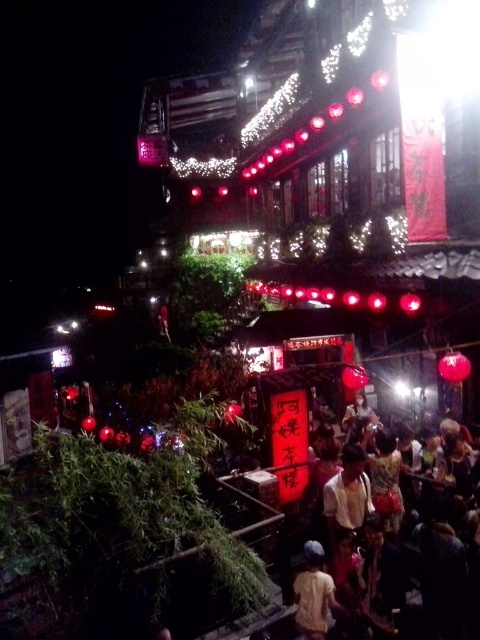
Who is lower down, matte black crowd at lower center or light yellow fabric at center?

light yellow fabric at center is below.

The width and height of the screenshot is (480, 640). I want to click on matte black crowd at lower center, so click(x=445, y=568).

Image resolution: width=480 pixels, height=640 pixels. I want to click on matte black crowd at lower center, so click(x=445, y=568).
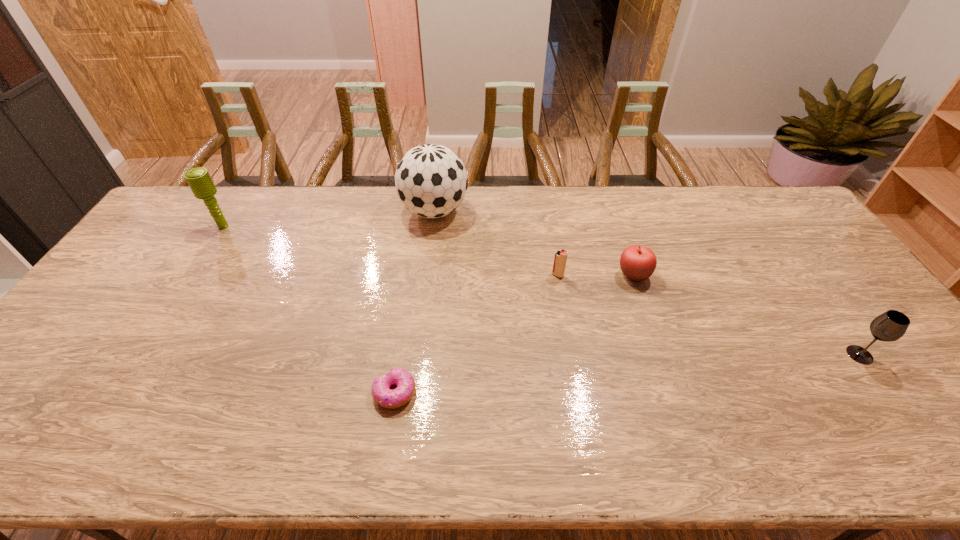
Where is `free region located on the left of the second nearest object`? free region located on the left of the second nearest object is located at coordinates (757, 355).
++++
DIRECTIONS FOR THIS TASK: Return the lines above word for word, leaving out the pictures.

TASK SOLUTION:
Who is lower down, matte black crowd at lower center or light yellow fabric at center?

light yellow fabric at center is below.

The width and height of the screenshot is (480, 640). I want to click on matte black crowd at lower center, so click(x=445, y=568).

Image resolution: width=480 pixels, height=640 pixels. I want to click on matte black crowd at lower center, so click(x=445, y=568).
Where is `free region located on the left of the second nearest object`? free region located on the left of the second nearest object is located at coordinates (757, 355).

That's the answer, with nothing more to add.